[Scene comparison data]
——

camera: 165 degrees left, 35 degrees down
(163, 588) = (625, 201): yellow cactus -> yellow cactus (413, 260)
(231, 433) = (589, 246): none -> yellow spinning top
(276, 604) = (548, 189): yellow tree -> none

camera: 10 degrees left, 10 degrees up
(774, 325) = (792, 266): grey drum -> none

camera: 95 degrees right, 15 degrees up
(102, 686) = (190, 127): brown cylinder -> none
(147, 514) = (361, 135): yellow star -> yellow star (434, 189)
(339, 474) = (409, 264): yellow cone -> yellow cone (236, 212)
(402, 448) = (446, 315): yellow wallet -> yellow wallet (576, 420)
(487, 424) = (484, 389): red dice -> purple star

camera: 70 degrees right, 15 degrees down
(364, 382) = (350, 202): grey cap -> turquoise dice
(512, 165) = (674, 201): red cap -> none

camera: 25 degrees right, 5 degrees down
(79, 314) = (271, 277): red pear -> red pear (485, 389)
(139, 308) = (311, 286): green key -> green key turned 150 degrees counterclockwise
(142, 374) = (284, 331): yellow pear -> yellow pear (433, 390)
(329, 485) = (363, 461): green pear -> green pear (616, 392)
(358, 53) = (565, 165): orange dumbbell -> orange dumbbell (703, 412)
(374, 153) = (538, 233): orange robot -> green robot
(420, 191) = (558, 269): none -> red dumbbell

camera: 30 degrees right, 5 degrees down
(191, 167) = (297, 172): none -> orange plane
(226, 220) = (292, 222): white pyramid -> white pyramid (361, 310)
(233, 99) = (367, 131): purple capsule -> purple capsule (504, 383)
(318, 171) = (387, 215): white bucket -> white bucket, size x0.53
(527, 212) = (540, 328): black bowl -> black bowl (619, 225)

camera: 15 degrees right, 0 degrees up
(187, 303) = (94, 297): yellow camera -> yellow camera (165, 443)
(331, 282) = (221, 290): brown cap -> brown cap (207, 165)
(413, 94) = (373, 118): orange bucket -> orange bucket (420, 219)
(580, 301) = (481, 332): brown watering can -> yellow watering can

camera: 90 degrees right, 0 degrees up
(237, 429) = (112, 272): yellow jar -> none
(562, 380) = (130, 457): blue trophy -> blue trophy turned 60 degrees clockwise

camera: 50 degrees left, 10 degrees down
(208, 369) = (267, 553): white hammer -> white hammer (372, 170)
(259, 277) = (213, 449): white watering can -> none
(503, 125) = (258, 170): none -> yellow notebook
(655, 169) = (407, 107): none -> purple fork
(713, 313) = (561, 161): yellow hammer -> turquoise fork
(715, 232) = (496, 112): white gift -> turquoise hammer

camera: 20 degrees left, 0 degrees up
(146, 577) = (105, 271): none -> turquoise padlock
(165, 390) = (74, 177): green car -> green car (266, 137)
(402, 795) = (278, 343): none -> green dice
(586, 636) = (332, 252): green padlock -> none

——

Please make an exact copy of the entries, down to the last character.

| Solution for this problem |
camera: 165 degrees left, 35 degrees down
(163, 588) = (625, 201): yellow cactus -> yellow cactus (413, 260)
(231, 433) = (589, 246): none -> yellow spinning top
(276, 604) = (548, 189): yellow tree -> none

camera: 10 degrees left, 10 degrees up
(774, 325) = (792, 266): grey drum -> none

camera: 95 degrees right, 15 degrees up
(102, 686) = (190, 127): brown cylinder -> none
(147, 514) = (361, 135): yellow star -> yellow star (434, 189)
(339, 474) = (409, 264): yellow cone -> yellow cone (236, 212)
(402, 448) = (446, 315): yellow wallet -> yellow wallet (576, 420)
(487, 424) = (484, 389): red dice -> purple star

camera: 70 degrees right, 15 degrees down
(364, 382) = (350, 202): grey cap -> turquoise dice
(512, 165) = (674, 201): red cap -> none

camera: 25 degrees right, 5 degrees down
(79, 314) = (271, 277): red pear -> red pear (485, 389)
(139, 308) = (311, 286): green key -> green key turned 150 degrees counterclockwise
(142, 374) = (284, 331): yellow pear -> yellow pear (433, 390)
(329, 485) = (363, 461): green pear -> green pear (616, 392)
(358, 53) = (565, 165): orange dumbbell -> orange dumbbell (703, 412)
(374, 153) = (538, 233): orange robot -> green robot
(420, 191) = (558, 269): none -> red dumbbell

camera: 30 degrees right, 5 degrees down
(191, 167) = (297, 172): none -> orange plane
(226, 220) = (292, 222): white pyramid -> white pyramid (361, 310)
(233, 99) = (367, 131): purple capsule -> purple capsule (504, 383)
(318, 171) = (387, 215): white bucket -> white bucket, size x0.53
(527, 212) = (540, 328): black bowl -> black bowl (619, 225)

camera: 15 degrees right, 0 degrees up
(187, 303) = (94, 297): yellow camera -> yellow camera (165, 443)
(331, 282) = (221, 290): brown cap -> brown cap (207, 165)
(413, 94) = (373, 118): orange bucket -> orange bucket (420, 219)
(580, 301) = (481, 332): brown watering can -> yellow watering can

camera: 90 degrees right, 0 degrees up
(237, 429) = (112, 272): yellow jar -> none
(562, 380) = (130, 457): blue trophy -> blue trophy turned 60 degrees clockwise

camera: 50 degrees left, 10 degrees down
(208, 369) = (267, 553): white hammer -> white hammer (372, 170)
(259, 277) = (213, 449): white watering can -> none
(503, 125) = (258, 170): none -> yellow notebook
(655, 169) = (407, 107): none -> purple fork
(713, 313) = (561, 161): yellow hammer -> turquoise fork
(715, 232) = (496, 112): white gift -> turquoise hammer

camera: 20 degrees left, 0 degrees up
(146, 577) = (105, 271): none -> turquoise padlock
(165, 390) = (74, 177): green car -> green car (266, 137)
(402, 795) = (278, 343): none -> green dice
(586, 636) = (332, 252): green padlock -> none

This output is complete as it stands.